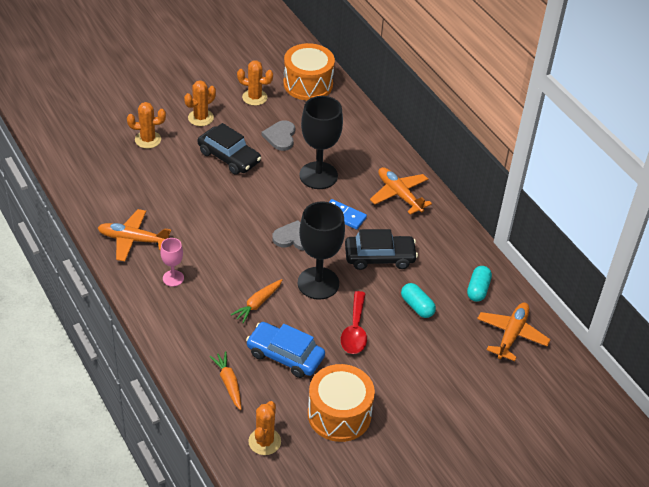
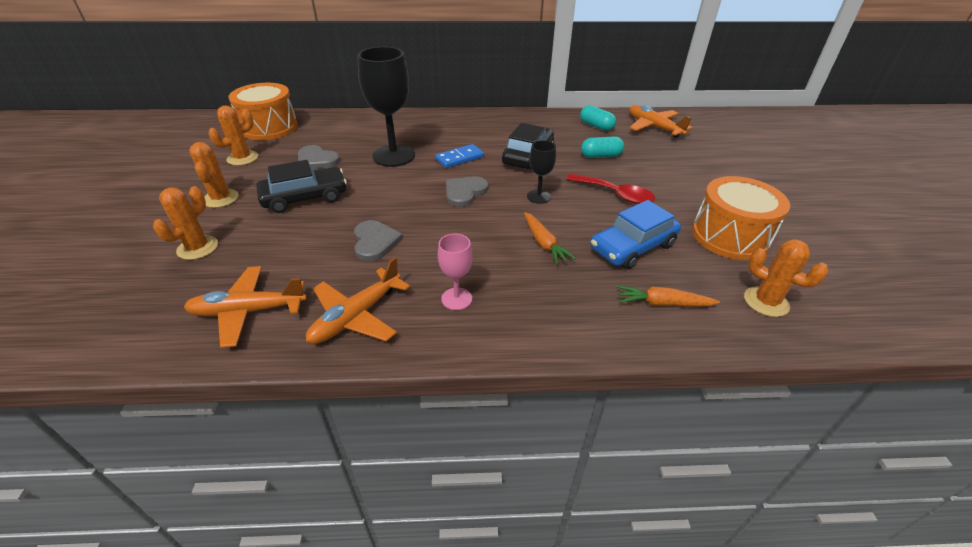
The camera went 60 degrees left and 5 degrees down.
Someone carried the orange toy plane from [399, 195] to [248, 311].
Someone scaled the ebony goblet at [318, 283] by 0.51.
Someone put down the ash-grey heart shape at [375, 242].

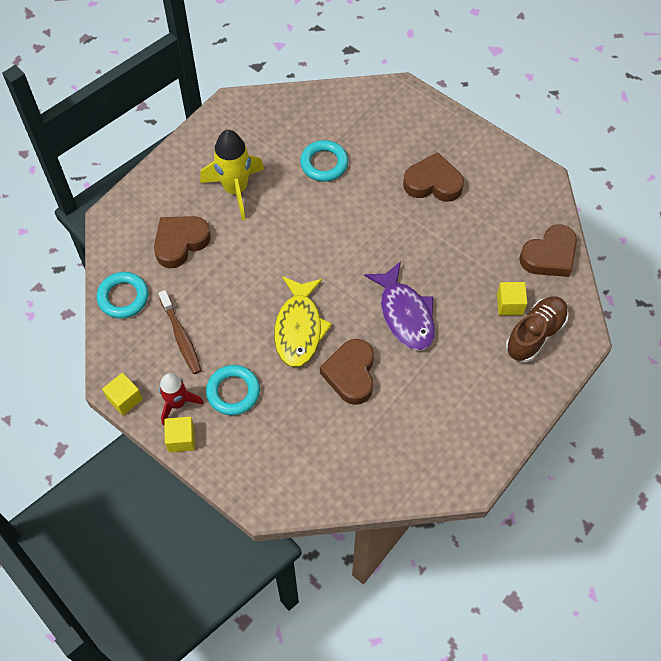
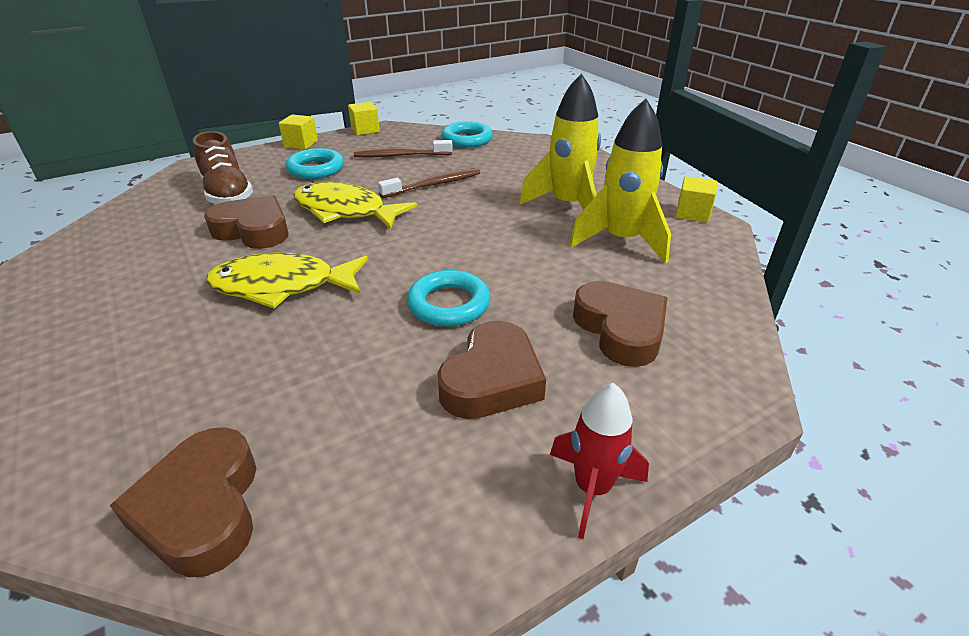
The camera went 110 degrees right and 25 degrees down.
Someone carried the teal hoop from [324, 163] to [449, 304].
Someone carried the russet heart shape from [180, 243] to [620, 329].
Someone repainted the purple fish at [405, 314], which became the yellow fish at [282, 286].
Someone carried the yellow solid cube from [509, 304] to [692, 213].
Someone carried the russet sneaker from [535, 334] to [227, 194].
Someone carried the crimson toy rocket from [177, 403] to [592, 488].
Someone put down the yellow toy rocket at [621, 241].
Someone put down the russet toothbrush at [434, 185].

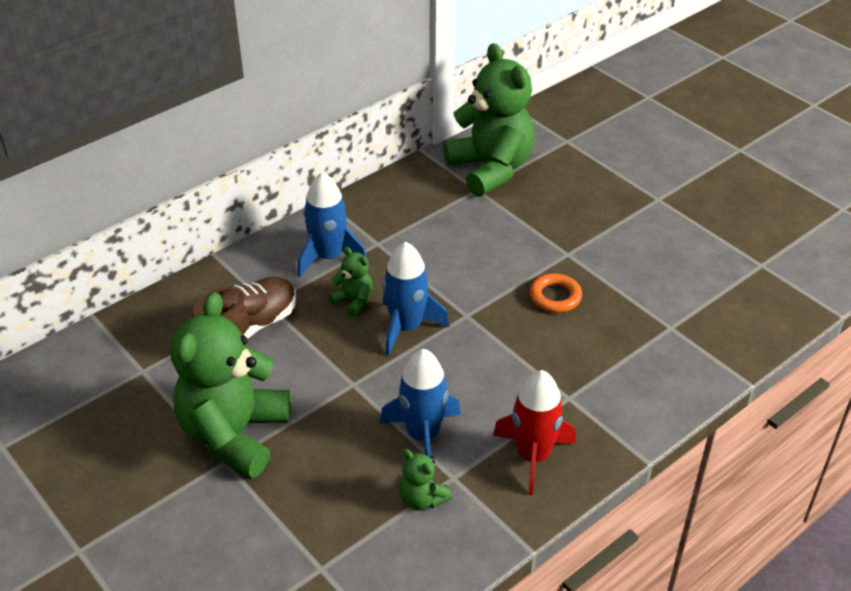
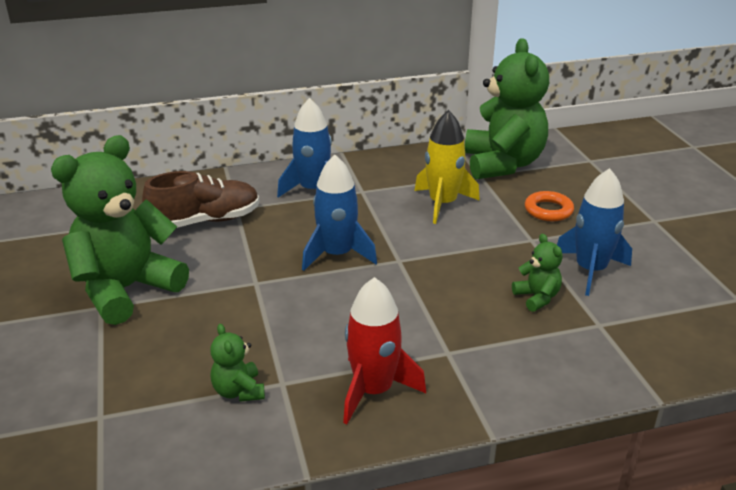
The camera went 25 degrees right and 10 degrees down.
Someone carried the green stuffed bear from [353, 301] to [537, 297].
Someone carried the orange hoop from [555, 297] to [548, 210].
Someone carried the blue toy rocket from [423, 435] to [590, 270].
Someone put down the yellow toy rocket at [442, 204].

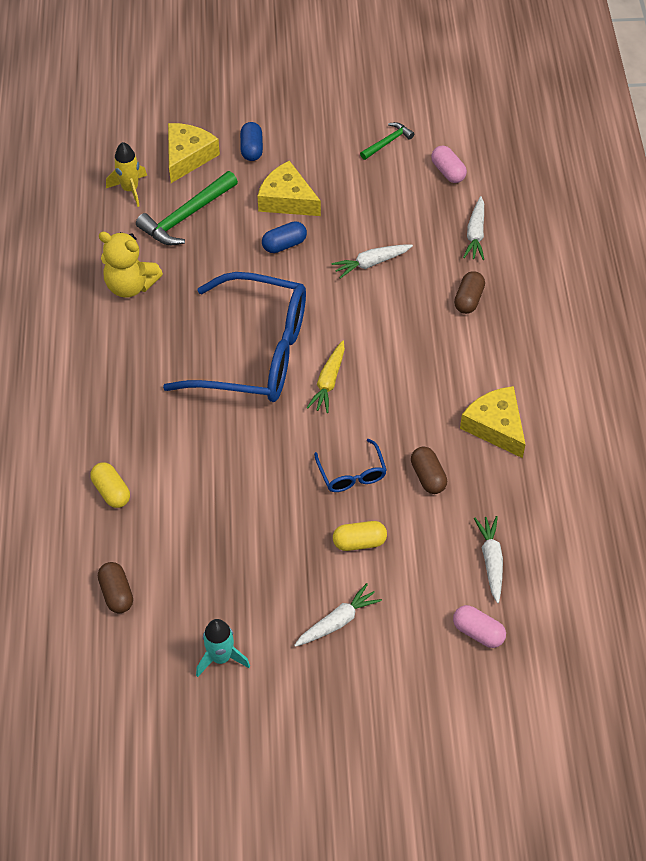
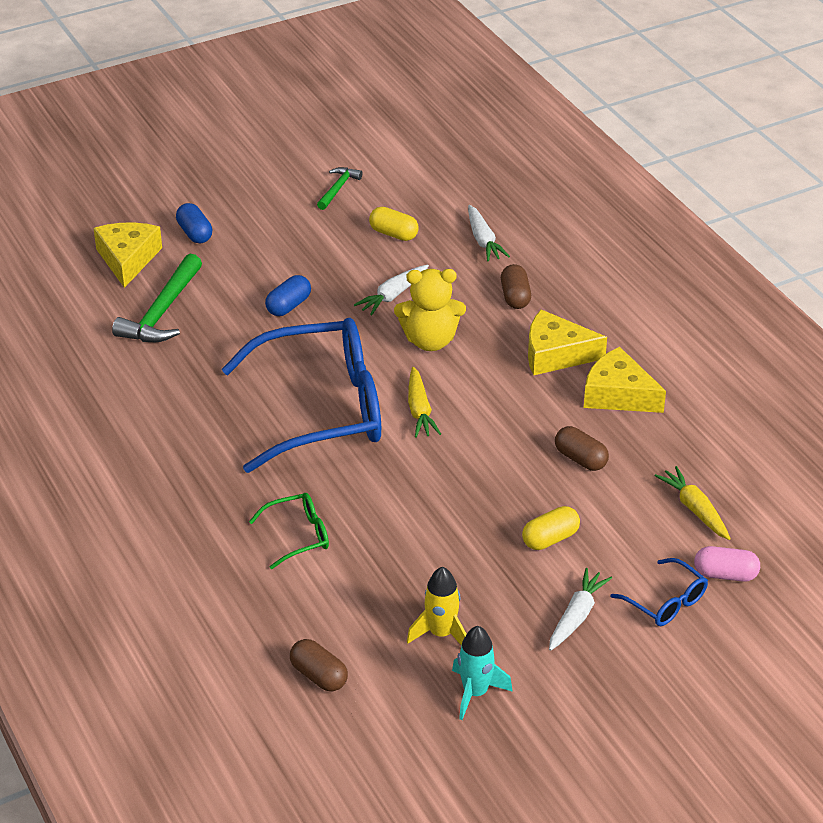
The camera went 25 degrees left and 15 degrees down.
Someone carried the yellow toy rocket from [130, 189] to [441, 634].
Someone took away the rosy pill shape at [448, 172].
Someone carried the yellow cheese from [287, 200] to [555, 354].
Someone carried the yellow stuffed bear from [130, 285] to [430, 341].
Someone carried the blue glasses from [352, 474] to [666, 602].
Someone carried the yellow pill shape from [111, 491] to [393, 234].
Someone repainted the pure white root vegetable at [491, 561], which became the yellow root vegetable at [694, 509].
Someone put down the green glasses at [299, 536].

-=-=-=-=-

ASSIGNED TASK: Look above for the line containing "Someone put down the yellow toy rocket at [621, 241].", then copy exactly from it through the line containing "The camera went 25 degrees left", keeping both and leaving out pictures. Add nothing else.

RESULT FOR THIS TASK:
Someone put down the yellow toy rocket at [621, 241].
Someone put down the russet toothbrush at [434, 185].

The camera went 25 degrees right and 10 degrees down.
Someone carried the green stuffed bear from [353, 301] to [537, 297].
Someone carried the orange hoop from [555, 297] to [548, 210].
Someone carried the blue toy rocket from [423, 435] to [590, 270].
Someone put down the yellow toy rocket at [442, 204].

The camera went 25 degrees left and 15 degrees down.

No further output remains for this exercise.